[Directions]:
Reproduce each line of the entries that carries "slope".

[Given information]:
* * * * * * *

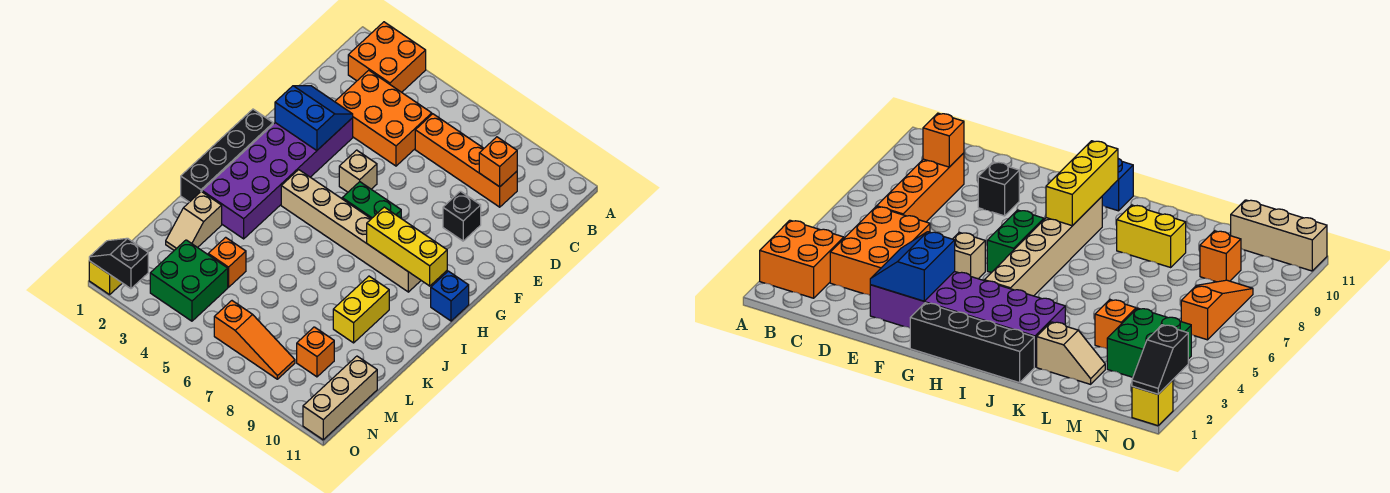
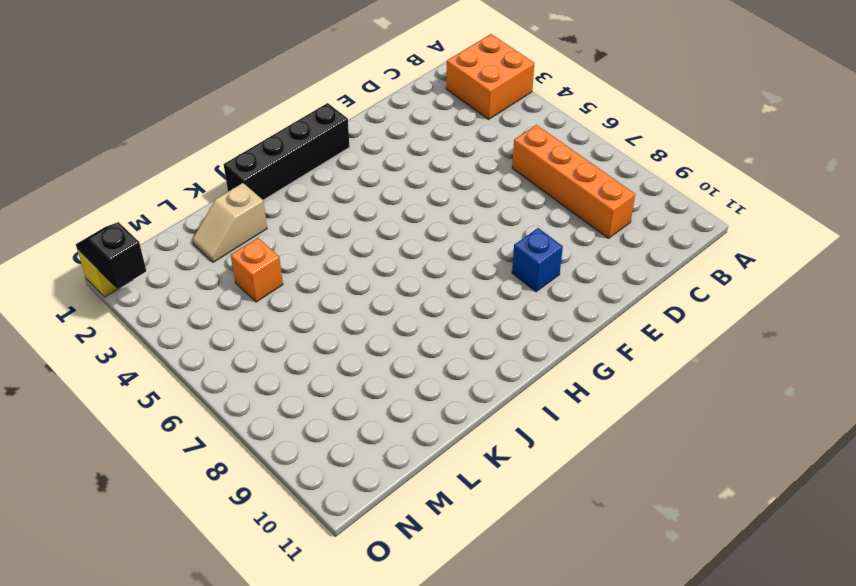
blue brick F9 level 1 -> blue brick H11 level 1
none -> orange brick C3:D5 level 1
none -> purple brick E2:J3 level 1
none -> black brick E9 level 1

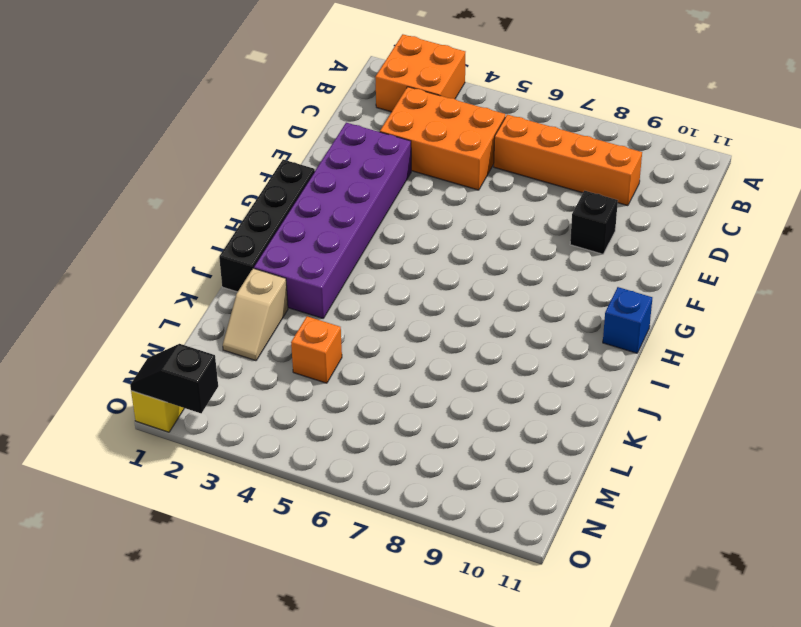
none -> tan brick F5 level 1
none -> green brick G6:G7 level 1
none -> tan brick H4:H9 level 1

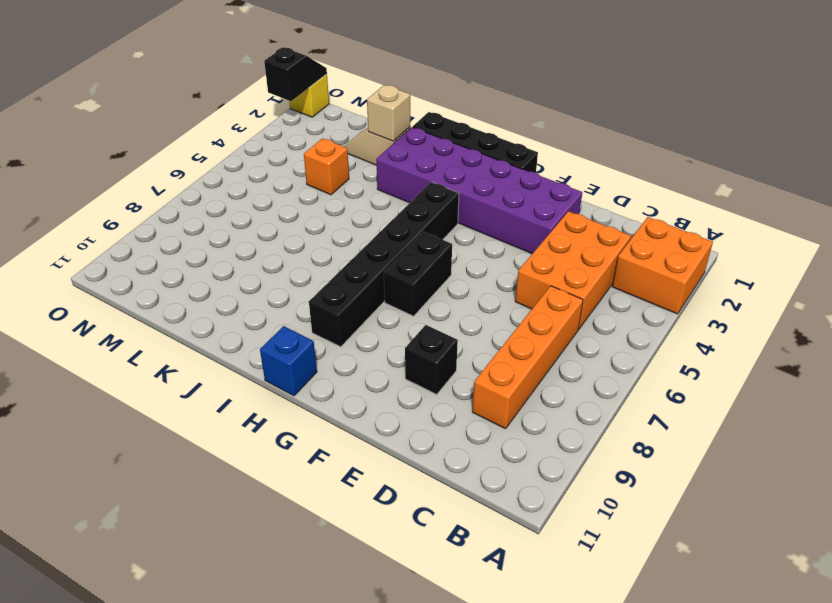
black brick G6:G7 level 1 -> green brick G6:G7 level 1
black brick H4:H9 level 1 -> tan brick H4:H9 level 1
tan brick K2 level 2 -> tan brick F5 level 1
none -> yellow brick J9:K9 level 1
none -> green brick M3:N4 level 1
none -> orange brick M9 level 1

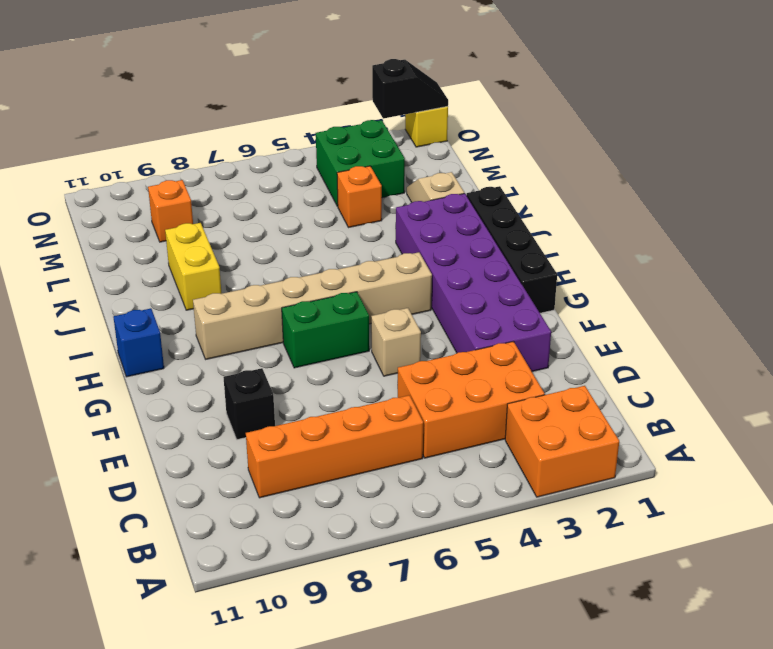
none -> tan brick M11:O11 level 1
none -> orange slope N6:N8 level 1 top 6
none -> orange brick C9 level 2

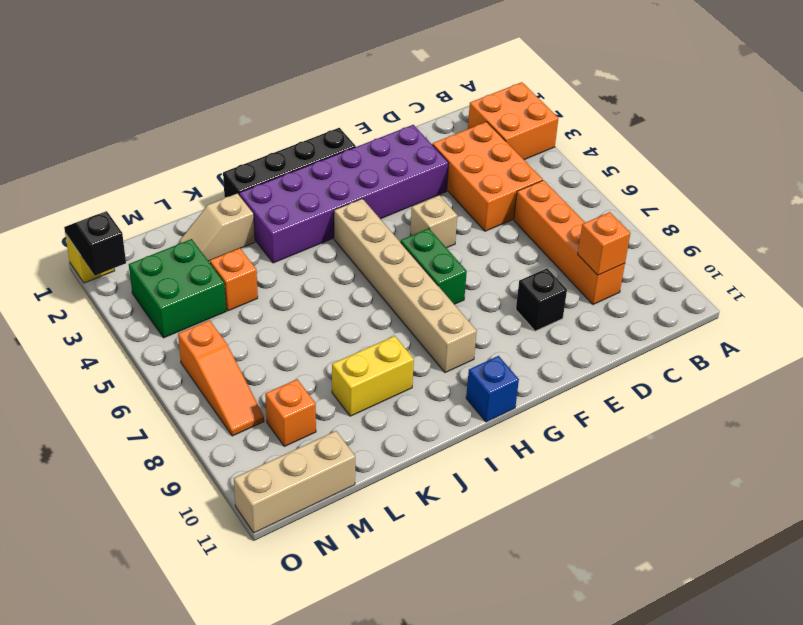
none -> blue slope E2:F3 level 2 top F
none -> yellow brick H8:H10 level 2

* * * * * * *

[Answer for this exercise]:
none -> orange slope N6:N8 level 1 top 6
none -> blue slope E2:F3 level 2 top F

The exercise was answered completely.